Before-and-after object lists:

···

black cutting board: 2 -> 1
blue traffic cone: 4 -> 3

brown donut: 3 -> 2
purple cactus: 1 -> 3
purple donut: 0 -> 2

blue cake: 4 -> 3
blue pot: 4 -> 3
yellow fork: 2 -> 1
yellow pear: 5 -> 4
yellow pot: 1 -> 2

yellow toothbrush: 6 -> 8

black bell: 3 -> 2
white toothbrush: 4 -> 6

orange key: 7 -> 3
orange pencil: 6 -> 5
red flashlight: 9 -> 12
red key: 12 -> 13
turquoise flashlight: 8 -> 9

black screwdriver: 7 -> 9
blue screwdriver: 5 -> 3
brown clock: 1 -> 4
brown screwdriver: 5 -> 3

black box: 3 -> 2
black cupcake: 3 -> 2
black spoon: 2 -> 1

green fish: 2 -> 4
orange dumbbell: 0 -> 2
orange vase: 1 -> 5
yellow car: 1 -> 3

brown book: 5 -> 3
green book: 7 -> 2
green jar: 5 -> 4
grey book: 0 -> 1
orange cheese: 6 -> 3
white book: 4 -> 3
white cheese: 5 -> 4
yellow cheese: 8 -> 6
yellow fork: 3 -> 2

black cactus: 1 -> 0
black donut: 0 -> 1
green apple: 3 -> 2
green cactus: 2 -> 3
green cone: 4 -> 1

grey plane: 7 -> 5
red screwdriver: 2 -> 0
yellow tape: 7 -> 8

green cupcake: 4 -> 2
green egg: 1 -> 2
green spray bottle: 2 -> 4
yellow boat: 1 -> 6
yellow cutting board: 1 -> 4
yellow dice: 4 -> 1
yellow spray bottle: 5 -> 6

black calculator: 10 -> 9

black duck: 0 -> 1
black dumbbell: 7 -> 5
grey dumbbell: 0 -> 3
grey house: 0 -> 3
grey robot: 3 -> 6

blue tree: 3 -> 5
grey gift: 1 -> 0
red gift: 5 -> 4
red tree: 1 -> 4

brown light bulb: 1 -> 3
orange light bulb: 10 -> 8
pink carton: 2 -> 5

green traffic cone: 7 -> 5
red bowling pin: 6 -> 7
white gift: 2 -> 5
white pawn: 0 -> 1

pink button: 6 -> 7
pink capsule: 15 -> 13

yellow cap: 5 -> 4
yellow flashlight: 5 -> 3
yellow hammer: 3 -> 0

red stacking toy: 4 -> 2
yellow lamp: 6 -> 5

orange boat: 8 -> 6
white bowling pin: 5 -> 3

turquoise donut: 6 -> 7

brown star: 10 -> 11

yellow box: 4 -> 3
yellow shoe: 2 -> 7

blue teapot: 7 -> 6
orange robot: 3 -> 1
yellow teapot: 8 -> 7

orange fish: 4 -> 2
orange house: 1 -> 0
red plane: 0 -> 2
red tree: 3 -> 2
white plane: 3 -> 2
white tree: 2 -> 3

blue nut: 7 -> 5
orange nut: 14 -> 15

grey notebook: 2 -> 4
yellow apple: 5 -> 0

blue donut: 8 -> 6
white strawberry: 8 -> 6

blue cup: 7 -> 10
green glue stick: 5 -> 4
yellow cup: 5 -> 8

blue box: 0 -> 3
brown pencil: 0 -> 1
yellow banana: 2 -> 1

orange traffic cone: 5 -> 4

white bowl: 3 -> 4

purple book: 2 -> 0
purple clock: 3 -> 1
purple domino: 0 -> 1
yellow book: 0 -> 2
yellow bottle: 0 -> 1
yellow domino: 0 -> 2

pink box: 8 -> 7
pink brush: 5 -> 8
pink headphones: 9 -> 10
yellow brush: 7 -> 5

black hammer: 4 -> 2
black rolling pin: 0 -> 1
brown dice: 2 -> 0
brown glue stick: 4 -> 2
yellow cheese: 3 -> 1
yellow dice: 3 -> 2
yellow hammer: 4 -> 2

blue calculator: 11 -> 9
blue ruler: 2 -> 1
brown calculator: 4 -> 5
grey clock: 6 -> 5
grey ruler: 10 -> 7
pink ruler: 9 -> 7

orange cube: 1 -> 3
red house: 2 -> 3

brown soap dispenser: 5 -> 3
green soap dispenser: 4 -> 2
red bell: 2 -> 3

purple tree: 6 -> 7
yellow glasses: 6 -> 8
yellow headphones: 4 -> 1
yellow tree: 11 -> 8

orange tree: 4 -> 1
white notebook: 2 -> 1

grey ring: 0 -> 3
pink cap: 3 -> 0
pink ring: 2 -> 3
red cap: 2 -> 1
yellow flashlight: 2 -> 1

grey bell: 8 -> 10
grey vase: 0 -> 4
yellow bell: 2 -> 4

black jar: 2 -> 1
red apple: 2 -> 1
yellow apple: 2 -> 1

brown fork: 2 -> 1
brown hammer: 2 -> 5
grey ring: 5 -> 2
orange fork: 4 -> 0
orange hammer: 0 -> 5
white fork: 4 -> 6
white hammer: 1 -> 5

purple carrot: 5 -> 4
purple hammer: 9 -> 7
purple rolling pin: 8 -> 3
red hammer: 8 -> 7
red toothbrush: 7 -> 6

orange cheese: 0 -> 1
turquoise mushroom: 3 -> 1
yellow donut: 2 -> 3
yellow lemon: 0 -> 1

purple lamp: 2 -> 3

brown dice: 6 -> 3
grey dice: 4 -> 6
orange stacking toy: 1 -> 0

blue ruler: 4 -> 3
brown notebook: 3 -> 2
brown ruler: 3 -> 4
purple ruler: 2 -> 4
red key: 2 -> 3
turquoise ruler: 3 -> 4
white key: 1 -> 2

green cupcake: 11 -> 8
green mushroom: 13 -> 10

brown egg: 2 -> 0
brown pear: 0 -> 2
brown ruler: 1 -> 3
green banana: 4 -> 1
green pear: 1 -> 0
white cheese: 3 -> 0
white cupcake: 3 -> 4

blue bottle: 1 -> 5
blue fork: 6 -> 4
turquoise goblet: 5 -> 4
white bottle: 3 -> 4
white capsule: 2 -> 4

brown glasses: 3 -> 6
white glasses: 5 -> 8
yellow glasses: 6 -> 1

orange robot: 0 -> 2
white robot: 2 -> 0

···

▶ Brief
Go through the entries and return each line where the word "notebook" appears.

▶ Solution to this problem
grey notebook: 2 -> 4
white notebook: 2 -> 1
brown notebook: 3 -> 2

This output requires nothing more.